=== Problem statement ===
With the images left out, print every entry that follows exactly.

[Opening Entries shown section]

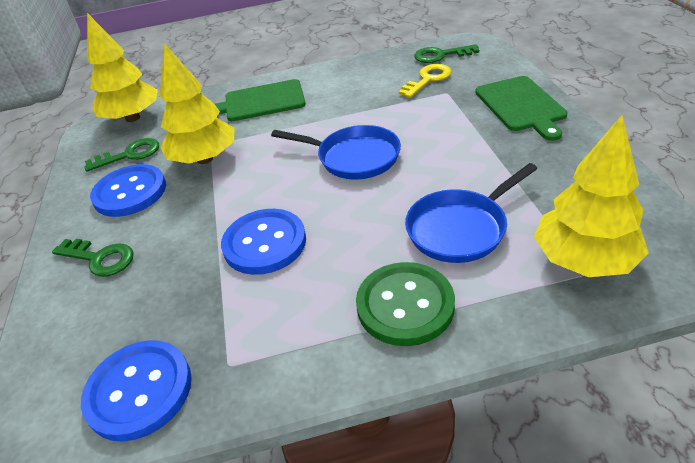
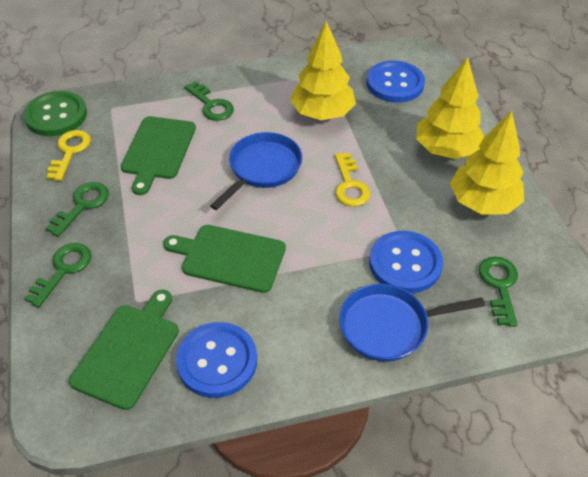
green cutting board: 2 -> 3
green key: 3 -> 4
yellow key: 1 -> 2

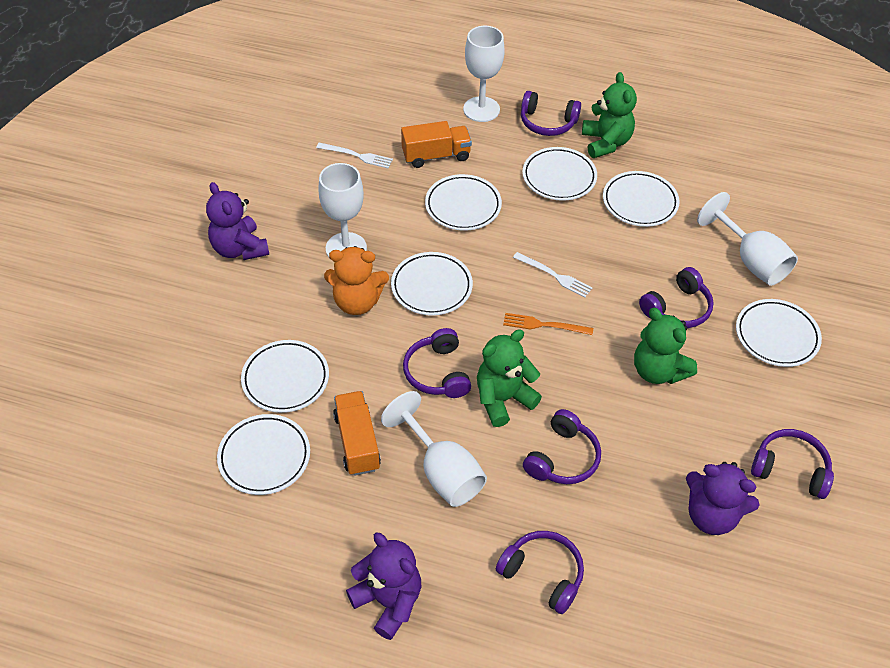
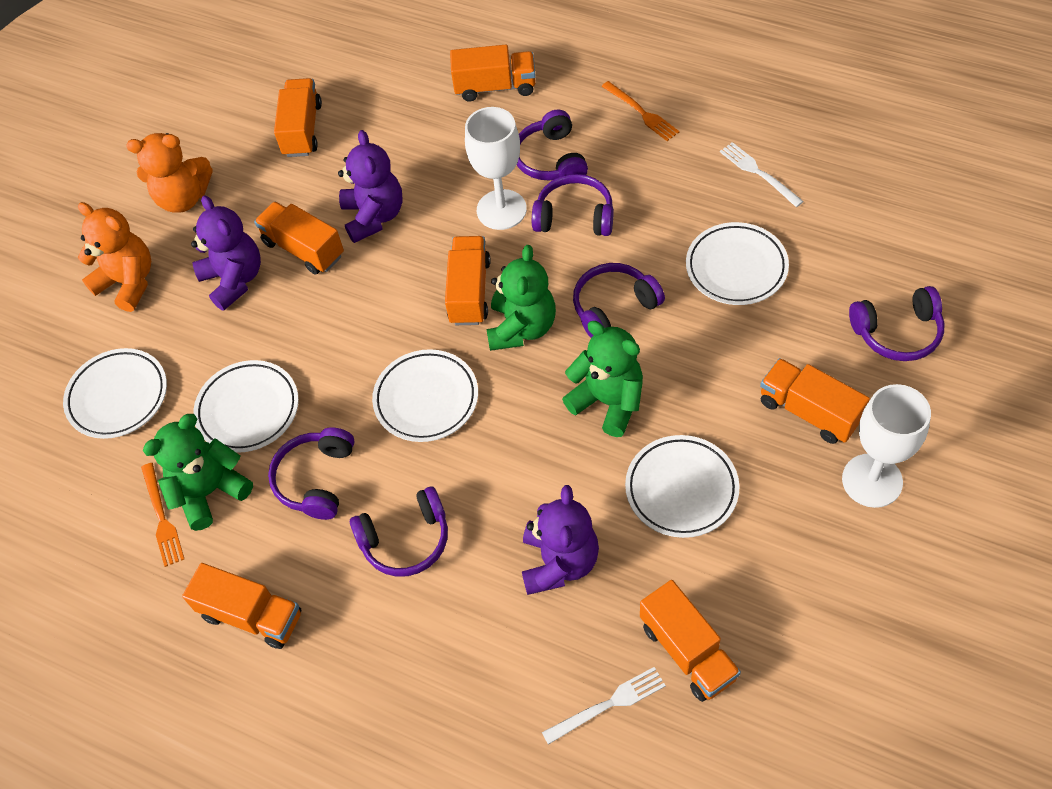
orange fork: 1 -> 2
orange teddy bear: 1 -> 2
orange truck: 2 -> 7
white goblet: 4 -> 2
white plate: 7 -> 5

[Closing Entries shown section]

=== Worked solution ===
green cutting board: 2 -> 3
green key: 3 -> 4
yellow key: 1 -> 2

orange fork: 1 -> 2
orange teddy bear: 1 -> 2
orange truck: 2 -> 7
white goblet: 4 -> 2
white plate: 7 -> 5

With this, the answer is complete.